START Supplied entries

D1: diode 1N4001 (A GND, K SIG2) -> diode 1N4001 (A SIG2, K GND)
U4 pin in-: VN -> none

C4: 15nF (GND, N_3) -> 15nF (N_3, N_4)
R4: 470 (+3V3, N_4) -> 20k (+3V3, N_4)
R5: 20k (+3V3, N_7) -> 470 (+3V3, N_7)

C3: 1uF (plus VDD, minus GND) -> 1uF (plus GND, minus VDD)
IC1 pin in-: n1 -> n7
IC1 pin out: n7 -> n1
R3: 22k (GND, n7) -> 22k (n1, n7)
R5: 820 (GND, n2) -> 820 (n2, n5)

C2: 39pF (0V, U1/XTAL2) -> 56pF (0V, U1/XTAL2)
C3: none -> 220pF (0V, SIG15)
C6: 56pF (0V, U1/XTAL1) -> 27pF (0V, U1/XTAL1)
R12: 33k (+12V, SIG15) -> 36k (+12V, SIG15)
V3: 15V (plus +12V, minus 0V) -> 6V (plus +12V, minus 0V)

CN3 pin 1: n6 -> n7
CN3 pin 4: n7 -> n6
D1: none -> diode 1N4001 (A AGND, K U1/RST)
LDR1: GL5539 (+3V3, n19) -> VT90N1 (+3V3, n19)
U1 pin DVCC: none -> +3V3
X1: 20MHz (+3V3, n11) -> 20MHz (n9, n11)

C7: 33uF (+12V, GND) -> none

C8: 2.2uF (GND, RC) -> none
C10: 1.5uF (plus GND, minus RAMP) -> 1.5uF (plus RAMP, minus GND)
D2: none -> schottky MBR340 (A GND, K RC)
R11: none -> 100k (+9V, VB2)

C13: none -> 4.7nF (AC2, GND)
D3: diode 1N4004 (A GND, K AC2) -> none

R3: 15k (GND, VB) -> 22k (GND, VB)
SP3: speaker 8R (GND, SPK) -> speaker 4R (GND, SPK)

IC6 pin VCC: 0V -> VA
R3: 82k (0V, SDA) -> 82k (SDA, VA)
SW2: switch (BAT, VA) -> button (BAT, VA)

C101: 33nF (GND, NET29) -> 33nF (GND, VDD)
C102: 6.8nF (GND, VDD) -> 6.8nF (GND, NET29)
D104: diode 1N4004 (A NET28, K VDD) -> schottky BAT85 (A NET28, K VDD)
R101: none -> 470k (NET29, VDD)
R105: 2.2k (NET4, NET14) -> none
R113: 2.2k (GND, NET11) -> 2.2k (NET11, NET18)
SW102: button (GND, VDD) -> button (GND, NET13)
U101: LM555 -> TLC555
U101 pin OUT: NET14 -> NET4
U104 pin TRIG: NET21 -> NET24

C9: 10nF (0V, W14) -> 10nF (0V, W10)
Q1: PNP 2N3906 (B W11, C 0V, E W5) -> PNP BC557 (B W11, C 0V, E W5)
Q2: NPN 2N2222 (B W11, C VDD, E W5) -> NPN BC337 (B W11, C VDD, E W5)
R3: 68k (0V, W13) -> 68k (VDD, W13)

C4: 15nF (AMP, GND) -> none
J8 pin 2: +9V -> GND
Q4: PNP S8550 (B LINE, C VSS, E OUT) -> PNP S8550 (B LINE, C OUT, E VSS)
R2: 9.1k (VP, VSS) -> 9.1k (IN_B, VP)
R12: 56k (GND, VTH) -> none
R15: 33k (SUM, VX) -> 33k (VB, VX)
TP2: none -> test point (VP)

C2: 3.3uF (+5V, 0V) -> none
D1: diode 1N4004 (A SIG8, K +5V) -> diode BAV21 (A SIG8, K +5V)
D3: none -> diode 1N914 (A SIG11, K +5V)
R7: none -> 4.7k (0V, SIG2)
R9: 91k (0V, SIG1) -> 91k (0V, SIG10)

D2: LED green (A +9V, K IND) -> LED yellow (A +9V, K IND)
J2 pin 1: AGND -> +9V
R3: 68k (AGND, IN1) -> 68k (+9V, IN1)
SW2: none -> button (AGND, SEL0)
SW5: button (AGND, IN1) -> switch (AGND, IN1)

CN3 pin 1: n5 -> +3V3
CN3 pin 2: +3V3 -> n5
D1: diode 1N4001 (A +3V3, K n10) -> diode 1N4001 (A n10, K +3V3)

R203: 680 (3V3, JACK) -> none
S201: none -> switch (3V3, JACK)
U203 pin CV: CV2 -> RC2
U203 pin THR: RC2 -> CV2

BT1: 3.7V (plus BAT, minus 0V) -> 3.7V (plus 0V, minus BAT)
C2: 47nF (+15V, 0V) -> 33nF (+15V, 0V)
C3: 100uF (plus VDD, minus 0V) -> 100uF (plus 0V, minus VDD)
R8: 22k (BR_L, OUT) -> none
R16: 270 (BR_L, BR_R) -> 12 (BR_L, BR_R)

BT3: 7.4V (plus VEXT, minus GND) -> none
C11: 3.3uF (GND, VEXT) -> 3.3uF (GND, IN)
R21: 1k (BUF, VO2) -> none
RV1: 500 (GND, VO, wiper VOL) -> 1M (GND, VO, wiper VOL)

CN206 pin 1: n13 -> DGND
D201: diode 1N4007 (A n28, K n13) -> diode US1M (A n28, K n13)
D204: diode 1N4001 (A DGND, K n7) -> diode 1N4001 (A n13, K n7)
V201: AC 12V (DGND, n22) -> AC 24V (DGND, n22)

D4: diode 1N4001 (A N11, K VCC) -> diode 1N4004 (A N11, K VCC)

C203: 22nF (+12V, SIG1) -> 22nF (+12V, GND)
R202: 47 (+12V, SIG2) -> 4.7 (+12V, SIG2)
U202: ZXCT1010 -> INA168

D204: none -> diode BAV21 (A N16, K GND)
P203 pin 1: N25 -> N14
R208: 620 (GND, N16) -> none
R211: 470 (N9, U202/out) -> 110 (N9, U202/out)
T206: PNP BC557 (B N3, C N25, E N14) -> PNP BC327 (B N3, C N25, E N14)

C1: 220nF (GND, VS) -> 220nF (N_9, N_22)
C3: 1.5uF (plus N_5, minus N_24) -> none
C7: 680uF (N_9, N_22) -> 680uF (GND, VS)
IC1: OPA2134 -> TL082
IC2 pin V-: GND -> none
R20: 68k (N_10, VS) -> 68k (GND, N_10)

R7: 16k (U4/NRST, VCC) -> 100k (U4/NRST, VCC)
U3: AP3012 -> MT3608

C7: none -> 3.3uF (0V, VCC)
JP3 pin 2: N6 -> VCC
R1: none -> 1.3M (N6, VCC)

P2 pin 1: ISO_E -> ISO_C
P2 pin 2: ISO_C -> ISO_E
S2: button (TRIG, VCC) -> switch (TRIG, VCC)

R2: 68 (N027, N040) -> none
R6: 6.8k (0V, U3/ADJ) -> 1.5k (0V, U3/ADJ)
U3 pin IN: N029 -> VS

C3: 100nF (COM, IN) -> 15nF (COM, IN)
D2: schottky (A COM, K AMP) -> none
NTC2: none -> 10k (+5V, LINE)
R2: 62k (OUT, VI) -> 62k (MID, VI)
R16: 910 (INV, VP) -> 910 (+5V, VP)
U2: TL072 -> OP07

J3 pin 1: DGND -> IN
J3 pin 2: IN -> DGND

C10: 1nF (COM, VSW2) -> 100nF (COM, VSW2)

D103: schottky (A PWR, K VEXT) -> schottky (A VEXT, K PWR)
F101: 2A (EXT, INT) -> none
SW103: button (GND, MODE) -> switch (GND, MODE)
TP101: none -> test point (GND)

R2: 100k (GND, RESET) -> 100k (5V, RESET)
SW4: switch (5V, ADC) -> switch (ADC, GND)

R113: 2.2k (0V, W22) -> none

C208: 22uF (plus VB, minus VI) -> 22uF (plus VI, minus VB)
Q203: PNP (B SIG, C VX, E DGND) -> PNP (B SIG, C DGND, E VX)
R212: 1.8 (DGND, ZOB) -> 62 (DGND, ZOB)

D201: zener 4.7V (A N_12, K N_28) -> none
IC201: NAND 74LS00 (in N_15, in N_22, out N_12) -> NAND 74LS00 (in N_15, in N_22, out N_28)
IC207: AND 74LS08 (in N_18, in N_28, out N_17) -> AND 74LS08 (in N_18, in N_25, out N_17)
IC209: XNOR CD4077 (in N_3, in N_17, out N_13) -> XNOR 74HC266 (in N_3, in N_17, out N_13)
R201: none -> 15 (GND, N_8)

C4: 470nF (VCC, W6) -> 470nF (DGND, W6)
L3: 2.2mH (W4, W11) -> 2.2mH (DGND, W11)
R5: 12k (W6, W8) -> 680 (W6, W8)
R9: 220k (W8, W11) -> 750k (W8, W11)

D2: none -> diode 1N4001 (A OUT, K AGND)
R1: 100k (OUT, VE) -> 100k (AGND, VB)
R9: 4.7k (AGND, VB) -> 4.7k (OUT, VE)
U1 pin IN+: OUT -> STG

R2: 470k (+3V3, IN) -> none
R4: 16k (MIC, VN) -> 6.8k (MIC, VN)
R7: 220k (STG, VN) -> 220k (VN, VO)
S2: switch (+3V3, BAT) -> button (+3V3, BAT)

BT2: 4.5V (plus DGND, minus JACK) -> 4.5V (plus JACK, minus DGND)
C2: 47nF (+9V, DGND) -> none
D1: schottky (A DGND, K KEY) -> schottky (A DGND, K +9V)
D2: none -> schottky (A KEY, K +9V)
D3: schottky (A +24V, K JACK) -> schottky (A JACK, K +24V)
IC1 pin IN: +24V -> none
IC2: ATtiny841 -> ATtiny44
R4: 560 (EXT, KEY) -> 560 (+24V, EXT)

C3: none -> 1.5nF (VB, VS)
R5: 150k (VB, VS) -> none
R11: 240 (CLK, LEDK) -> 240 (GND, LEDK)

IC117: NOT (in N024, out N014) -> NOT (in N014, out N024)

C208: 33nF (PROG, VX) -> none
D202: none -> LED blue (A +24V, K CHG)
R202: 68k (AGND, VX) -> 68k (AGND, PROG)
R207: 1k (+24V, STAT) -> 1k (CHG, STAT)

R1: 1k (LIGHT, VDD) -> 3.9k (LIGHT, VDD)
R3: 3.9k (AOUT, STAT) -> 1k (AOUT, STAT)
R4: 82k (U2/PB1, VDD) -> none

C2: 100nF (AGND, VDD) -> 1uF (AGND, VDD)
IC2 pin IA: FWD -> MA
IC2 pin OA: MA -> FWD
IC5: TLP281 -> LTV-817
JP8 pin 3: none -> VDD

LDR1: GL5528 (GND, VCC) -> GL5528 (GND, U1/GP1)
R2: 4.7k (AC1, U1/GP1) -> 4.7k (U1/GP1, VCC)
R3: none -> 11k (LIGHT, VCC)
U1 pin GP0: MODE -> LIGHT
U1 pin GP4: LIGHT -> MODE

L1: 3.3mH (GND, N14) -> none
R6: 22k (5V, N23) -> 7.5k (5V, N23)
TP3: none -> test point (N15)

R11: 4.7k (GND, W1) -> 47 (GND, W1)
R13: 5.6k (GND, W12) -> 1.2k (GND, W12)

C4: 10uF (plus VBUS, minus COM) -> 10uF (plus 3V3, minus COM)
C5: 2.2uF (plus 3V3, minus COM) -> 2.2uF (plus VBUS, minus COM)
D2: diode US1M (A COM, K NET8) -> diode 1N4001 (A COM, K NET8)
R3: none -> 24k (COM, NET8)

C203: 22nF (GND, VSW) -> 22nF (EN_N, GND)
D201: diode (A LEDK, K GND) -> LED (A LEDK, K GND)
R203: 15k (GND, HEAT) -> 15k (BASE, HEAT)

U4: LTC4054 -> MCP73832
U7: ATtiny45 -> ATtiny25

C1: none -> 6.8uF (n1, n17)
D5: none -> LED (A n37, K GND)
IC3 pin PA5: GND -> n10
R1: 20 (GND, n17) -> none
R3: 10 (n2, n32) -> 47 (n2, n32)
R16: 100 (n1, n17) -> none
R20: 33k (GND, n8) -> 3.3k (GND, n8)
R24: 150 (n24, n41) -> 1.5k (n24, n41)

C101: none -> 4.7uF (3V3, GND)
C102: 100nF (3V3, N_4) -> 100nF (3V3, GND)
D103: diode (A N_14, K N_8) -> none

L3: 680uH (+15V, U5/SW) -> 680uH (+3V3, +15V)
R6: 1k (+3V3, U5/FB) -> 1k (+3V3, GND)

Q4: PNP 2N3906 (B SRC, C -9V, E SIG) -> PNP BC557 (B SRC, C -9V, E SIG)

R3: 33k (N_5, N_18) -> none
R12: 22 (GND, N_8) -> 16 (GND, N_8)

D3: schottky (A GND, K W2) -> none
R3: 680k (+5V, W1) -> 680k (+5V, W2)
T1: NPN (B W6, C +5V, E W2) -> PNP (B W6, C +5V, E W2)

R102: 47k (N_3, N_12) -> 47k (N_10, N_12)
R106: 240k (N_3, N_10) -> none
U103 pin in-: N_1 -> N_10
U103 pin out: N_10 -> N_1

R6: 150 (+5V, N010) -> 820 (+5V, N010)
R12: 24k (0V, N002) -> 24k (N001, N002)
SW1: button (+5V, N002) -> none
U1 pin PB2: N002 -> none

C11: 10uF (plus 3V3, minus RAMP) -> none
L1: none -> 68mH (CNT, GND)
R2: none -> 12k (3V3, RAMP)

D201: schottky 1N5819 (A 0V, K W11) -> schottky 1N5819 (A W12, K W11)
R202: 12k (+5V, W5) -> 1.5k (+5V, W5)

END Supplied entries

- Task requirements:
Repeat the entries above exactly, from the first line through the line containing "Q1: PNP 2N3906".

- Final answer:
D1: diode 1N4001 (A GND, K SIG2) -> diode 1N4001 (A SIG2, K GND)
U4 pin in-: VN -> none

C4: 15nF (GND, N_3) -> 15nF (N_3, N_4)
R4: 470 (+3V3, N_4) -> 20k (+3V3, N_4)
R5: 20k (+3V3, N_7) -> 470 (+3V3, N_7)

C3: 1uF (plus VDD, minus GND) -> 1uF (plus GND, minus VDD)
IC1 pin in-: n1 -> n7
IC1 pin out: n7 -> n1
R3: 22k (GND, n7) -> 22k (n1, n7)
R5: 820 (GND, n2) -> 820 (n2, n5)

C2: 39pF (0V, U1/XTAL2) -> 56pF (0V, U1/XTAL2)
C3: none -> 220pF (0V, SIG15)
C6: 56pF (0V, U1/XTAL1) -> 27pF (0V, U1/XTAL1)
R12: 33k (+12V, SIG15) -> 36k (+12V, SIG15)
V3: 15V (plus +12V, minus 0V) -> 6V (plus +12V, minus 0V)

CN3 pin 1: n6 -> n7
CN3 pin 4: n7 -> n6
D1: none -> diode 1N4001 (A AGND, K U1/RST)
LDR1: GL5539 (+3V3, n19) -> VT90N1 (+3V3, n19)
U1 pin DVCC: none -> +3V3
X1: 20MHz (+3V3, n11) -> 20MHz (n9, n11)

C7: 33uF (+12V, GND) -> none

C8: 2.2uF (GND, RC) -> none
C10: 1.5uF (plus GND, minus RAMP) -> 1.5uF (plus RAMP, minus GND)
D2: none -> schottky MBR340 (A GND, K RC)
R11: none -> 100k (+9V, VB2)

C13: none -> 4.7nF (AC2, GND)
D3: diode 1N4004 (A GND, K AC2) -> none

R3: 15k (GND, VB) -> 22k (GND, VB)
SP3: speaker 8R (GND, SPK) -> speaker 4R (GND, SPK)

IC6 pin VCC: 0V -> VA
R3: 82k (0V, SDA) -> 82k (SDA, VA)
SW2: switch (BAT, VA) -> button (BAT, VA)

C101: 33nF (GND, NET29) -> 33nF (GND, VDD)
C102: 6.8nF (GND, VDD) -> 6.8nF (GND, NET29)
D104: diode 1N4004 (A NET28, K VDD) -> schottky BAT85 (A NET28, K VDD)
R101: none -> 470k (NET29, VDD)
R105: 2.2k (NET4, NET14) -> none
R113: 2.2k (GND, NET11) -> 2.2k (NET11, NET18)
SW102: button (GND, VDD) -> button (GND, NET13)
U101: LM555 -> TLC555
U101 pin OUT: NET14 -> NET4
U104 pin TRIG: NET21 -> NET24

C9: 10nF (0V, W14) -> 10nF (0V, W10)
Q1: PNP 2N3906 (B W11, C 0V, E W5) -> PNP BC557 (B W11, C 0V, E W5)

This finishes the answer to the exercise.